** SUPPLIED DATA follows **

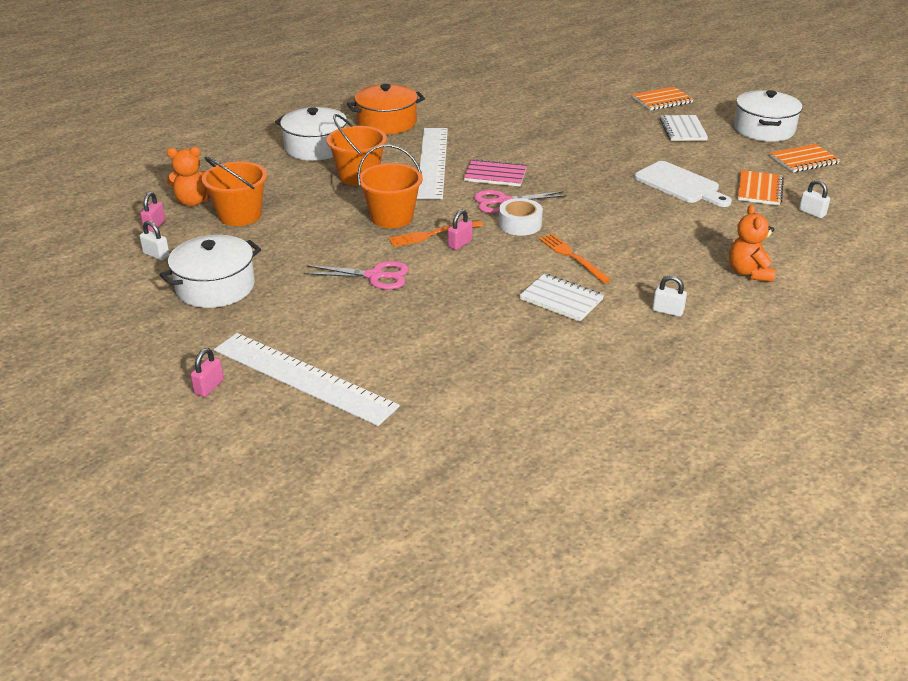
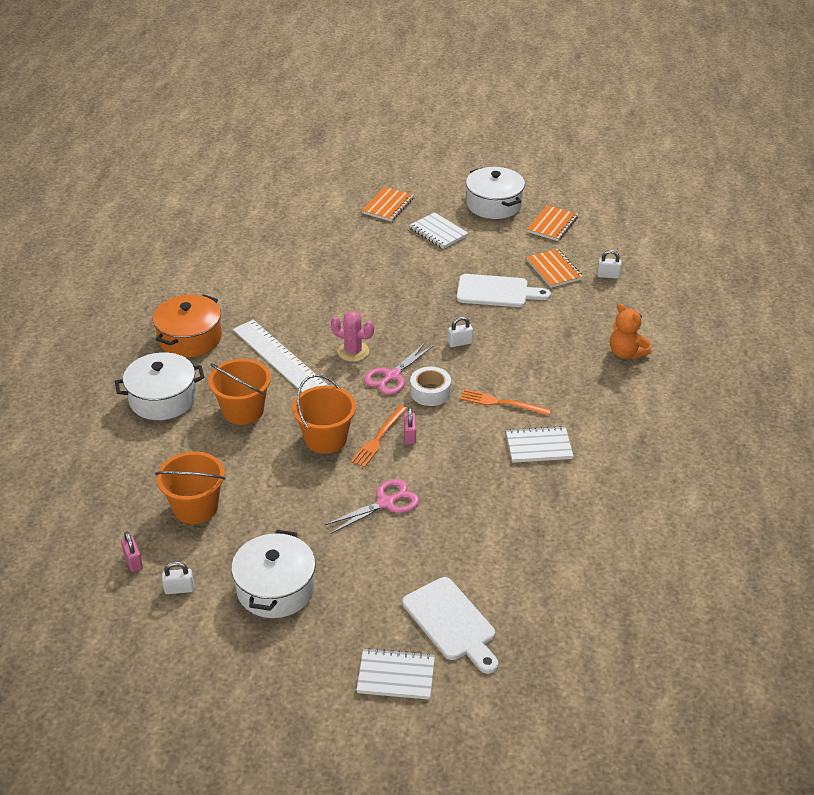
camera: 40 degrees left, 5 degrees up
orange teddy bear [167,147,210,207] -> none
pink padlock [190,348,224,397] -> white notebook [356,648,435,700]
white ruler [214,333,400,426] -> white cutting board [403,577,498,674]
pink notebook [464,159,527,186] -> pink cactus [331,311,374,362]
white padlock [653,275,687,317] -> white padlock moved to [448,316,473,347]

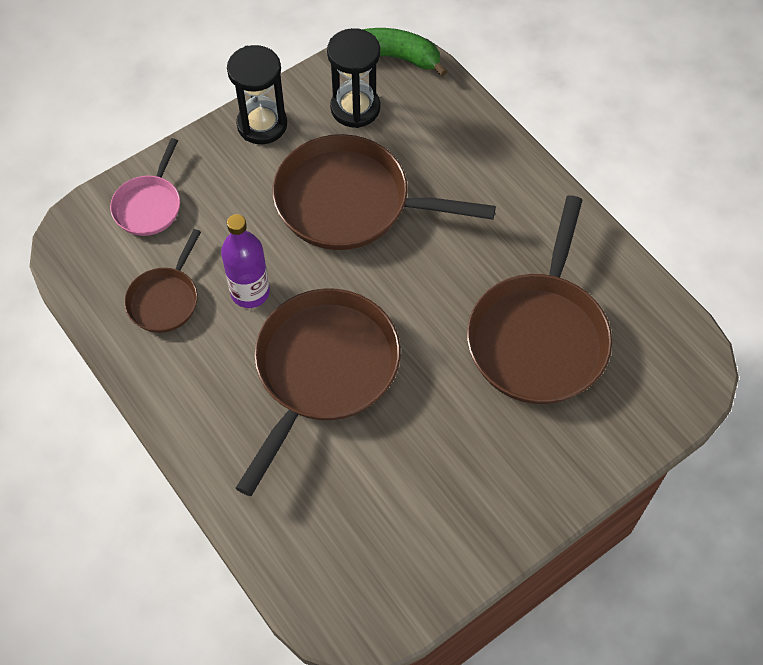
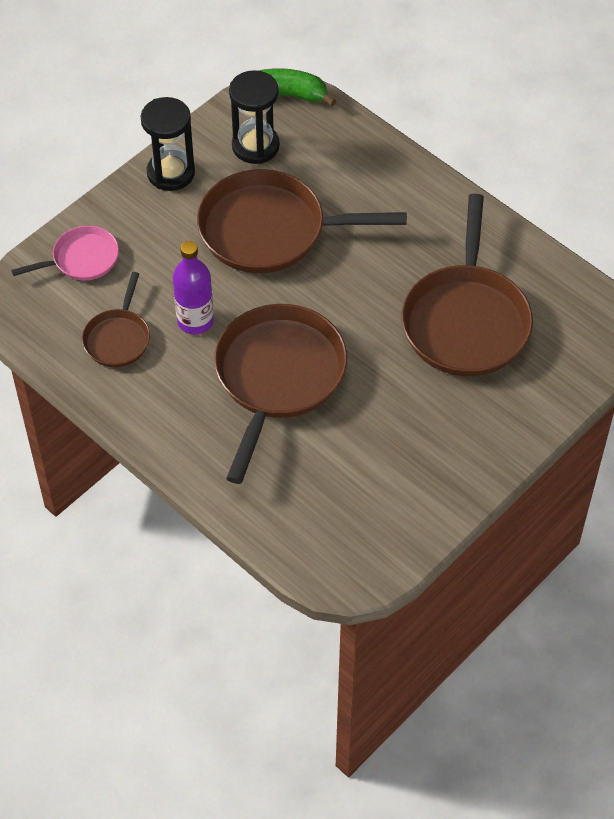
camera: 10 degrees left, 5 degrees down
pink pan [110,138,180,236] -> pink pan turned 120 degrees counterclockwise [11,226,119,280]

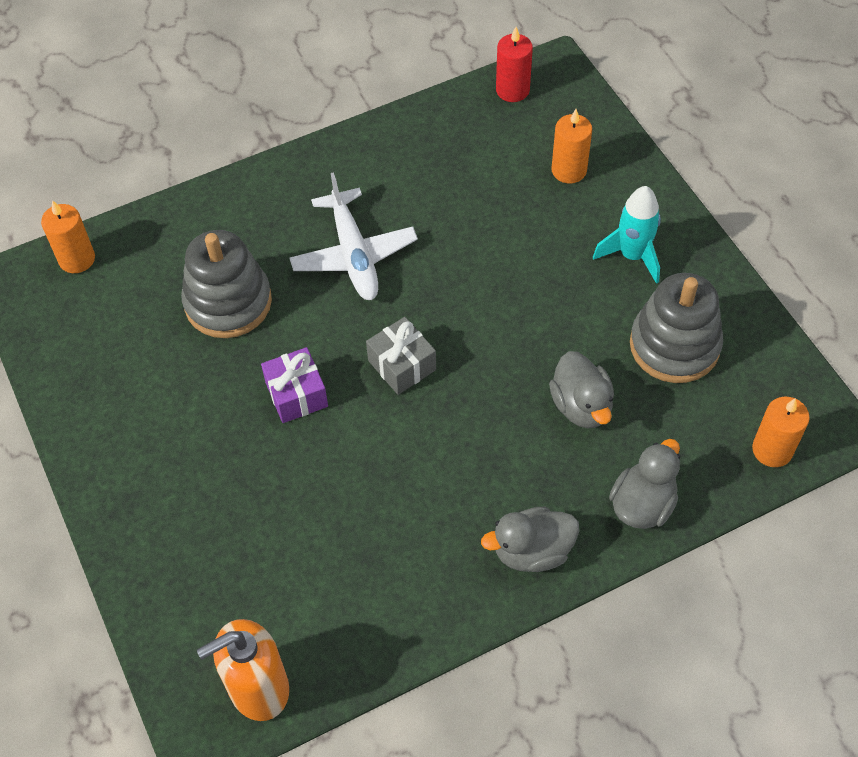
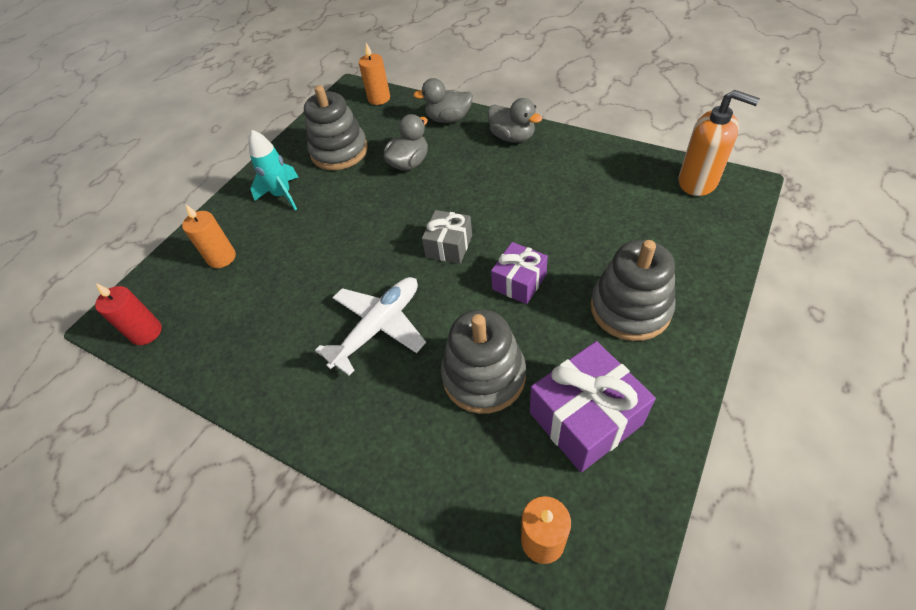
camera: 120 degrees left, 5 degrees down
none -> purple gift [530,341,656,472]
none -> grey stacking toy [590,240,676,341]

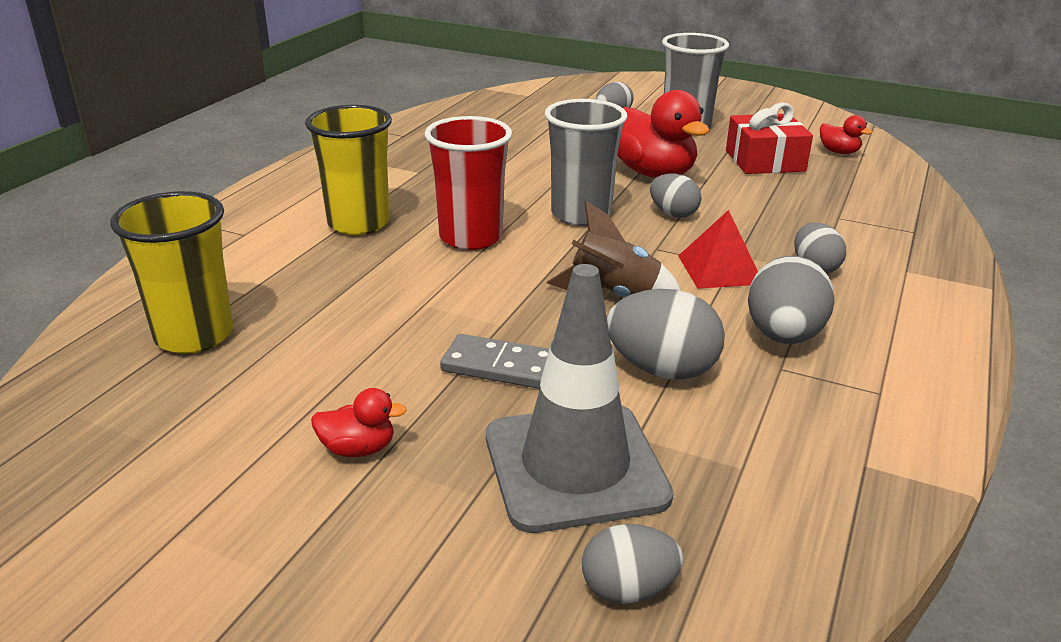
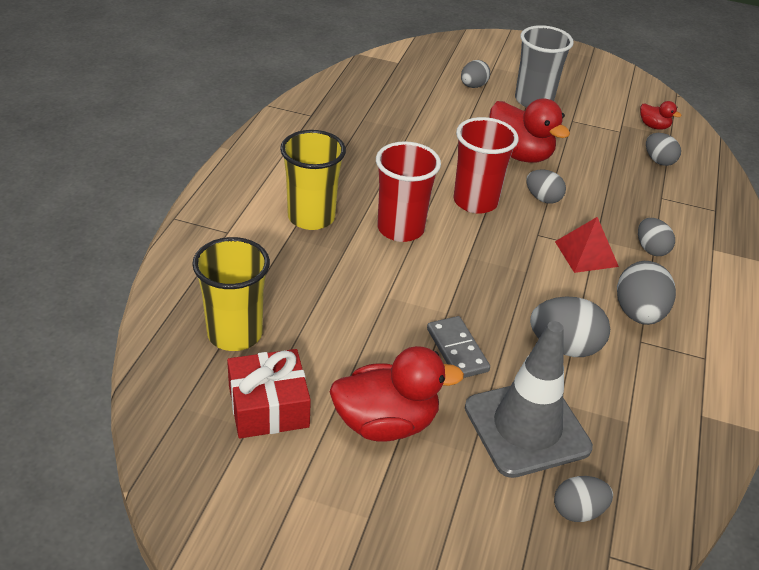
camera: 10 degrees left, 10 degrees up
red duck [311,388,407,457] -> red duck [330,346,464,442], size x2.10
grey domino [440,334,549,389] -> grey domino turned 60 degrees clockwise [427,316,490,378]
grey cup [545,99,627,226] -> red cup [453,117,519,214]
brown rocket [547,201,681,297] -> none
red gift [726,102,813,174] -> red gift moved to [227,349,311,438]
none -> grey egg [646,133,681,166]

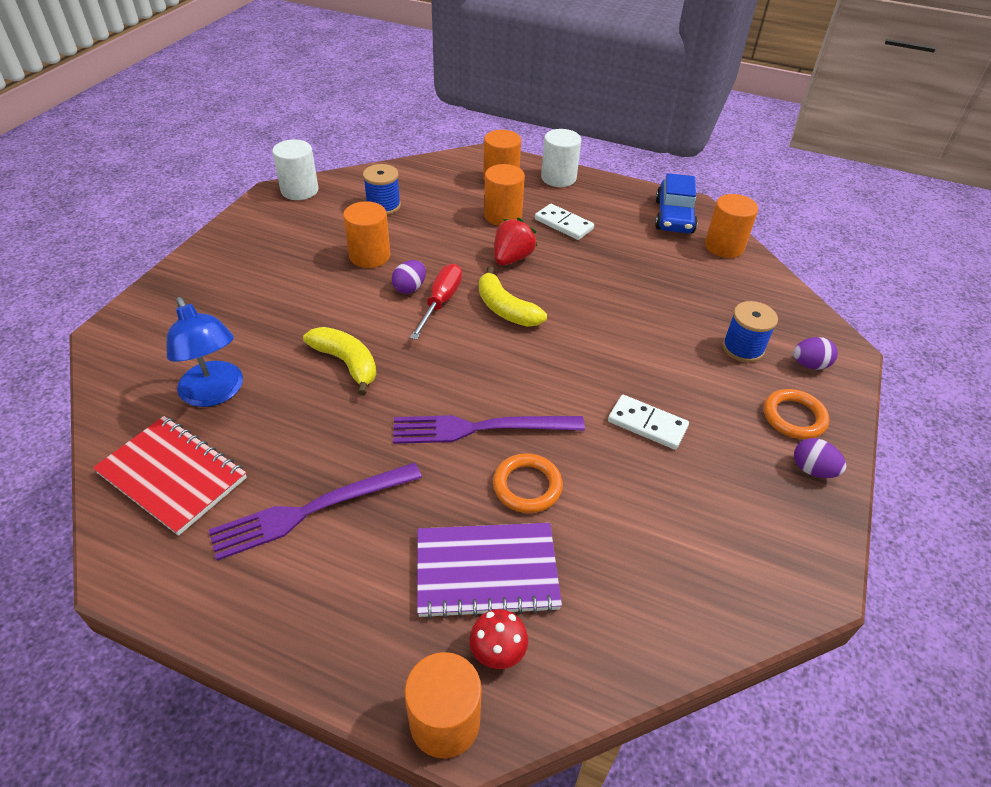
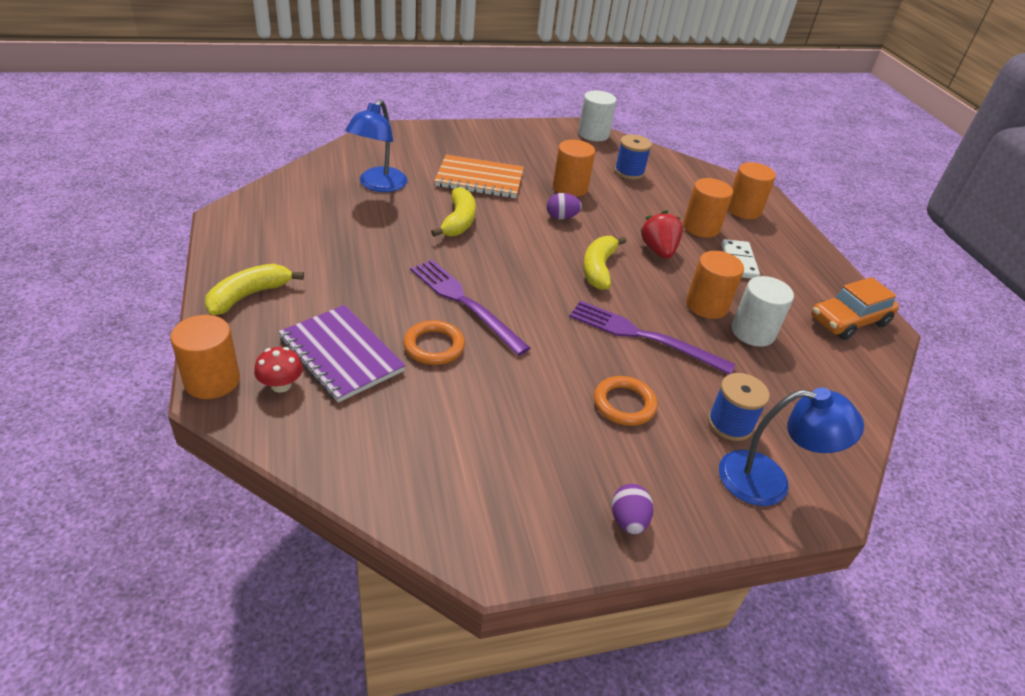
camera: 50 degrees right, 5 degrees down
red notebook [93,416,247,536] -> none
purple fork [209,463,422,561] -> purple fork moved to [569,300,736,374]
red screwdriver [410,264,462,340] -> none
red strawberry [494,217,538,266] -> red strawberry turned 90 degrees counterclockwise [641,210,683,259]
white cylinder [541,129,581,187] -> white cylinder moved to [731,276,794,347]
white domino [608,395,689,450] -> none
blue car [655,173,698,233] -> orange car [811,277,899,340]
orange cylinder [705,194,758,258] -> orange cylinder moved to [686,251,744,319]
orange ring [764,389,829,439] -> orange ring moved to [594,376,657,426]
purple egg [793,337,838,370] -> blue lamp [719,387,864,506]
none -> yellow banana [205,264,304,315]
none -> orange notebook [434,155,524,198]

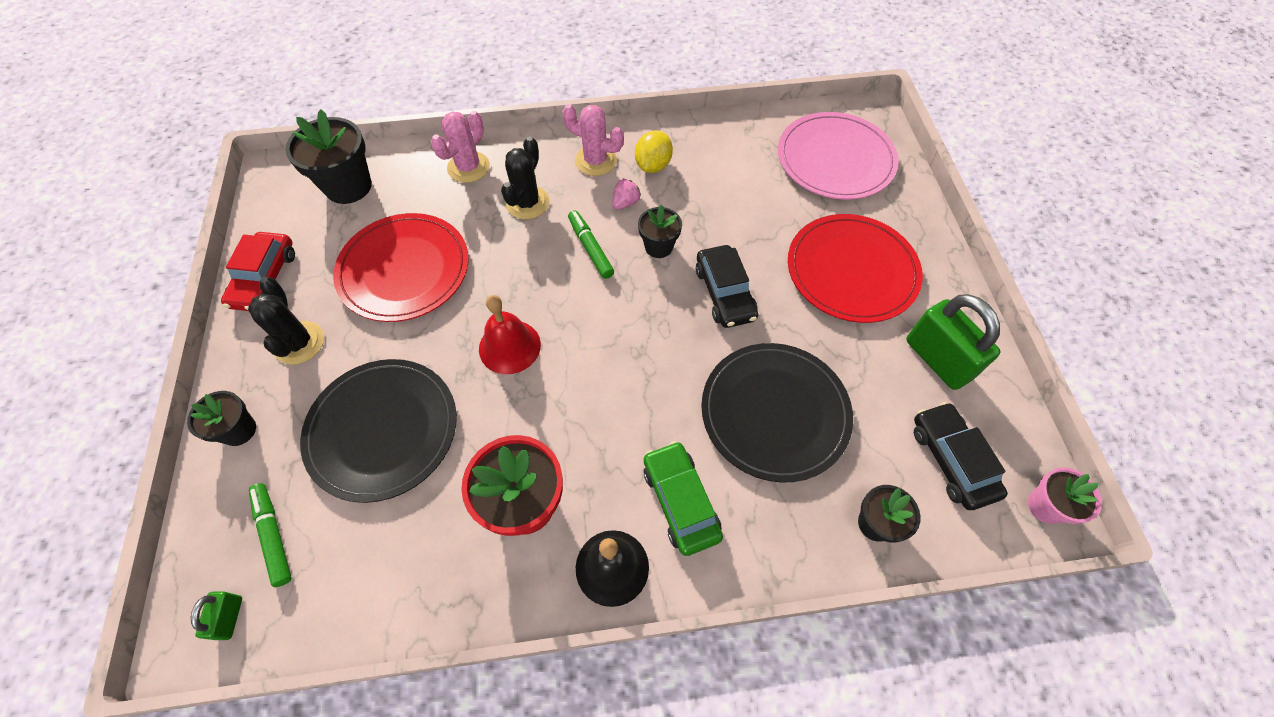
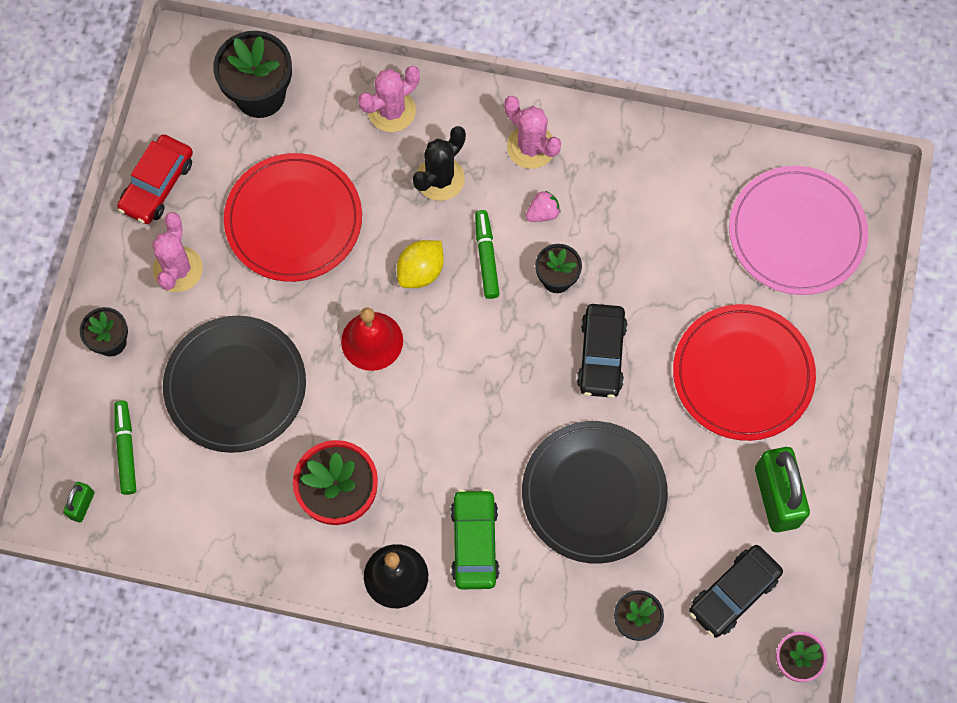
camera: 20 degrees right, 10 degrees up
black cactus [248,277,324,365] -> pink cactus [152,212,203,292]
yellow lemon [635,130,673,173] -> yellow lemon moved to [397,240,444,288]
black car [914,402,1007,510] -> black car turned 135 degrees counterclockwise [689,545,783,638]

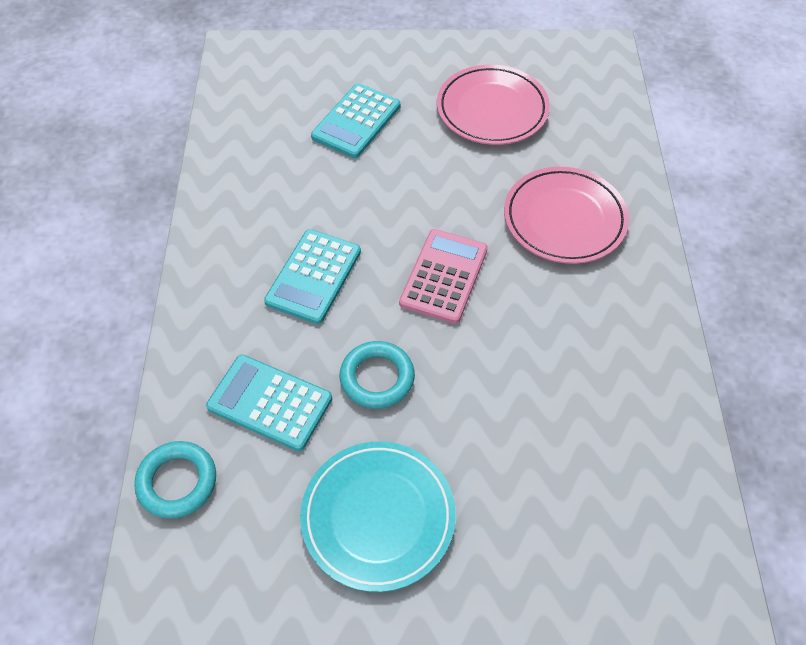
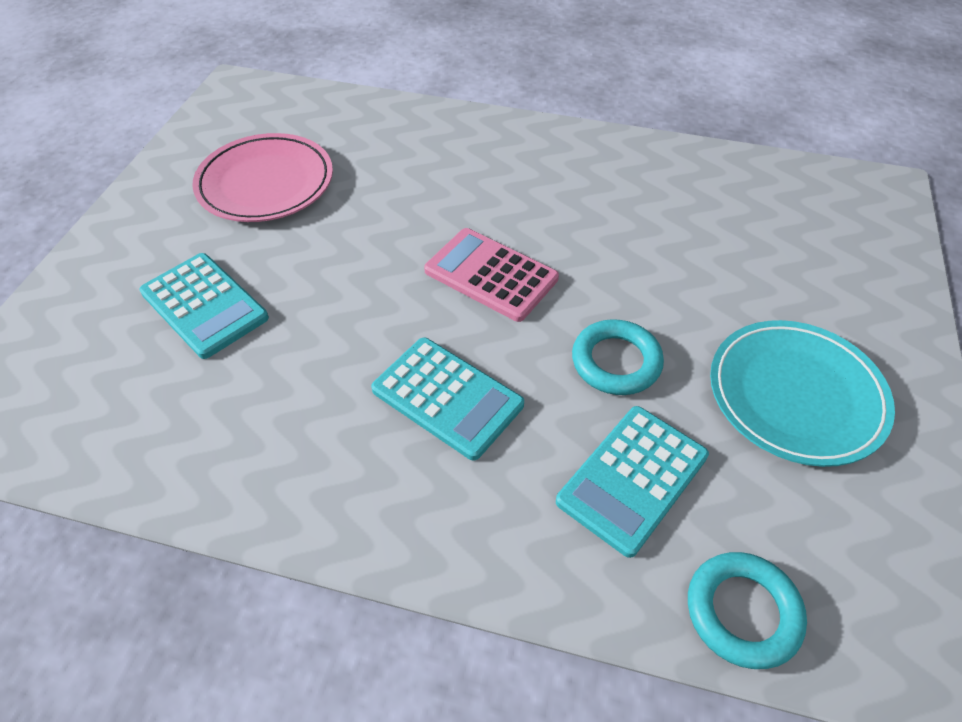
camera: 75 degrees left, 5 degrees down
pink plate [504,167,629,264] -> none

** End of SUPPLIED DATA **

EXERCISE AIM: Please copy each line of the material that contains the word "counterclockwise".

ANSWER TO THIS PROBLEM:
pink pan [110,138,180,236] -> pink pan turned 120 degrees counterclockwise [11,226,119,280]
red strawberry [494,217,538,266] -> red strawberry turned 90 degrees counterclockwise [641,210,683,259]
black car [914,402,1007,510] -> black car turned 135 degrees counterclockwise [689,545,783,638]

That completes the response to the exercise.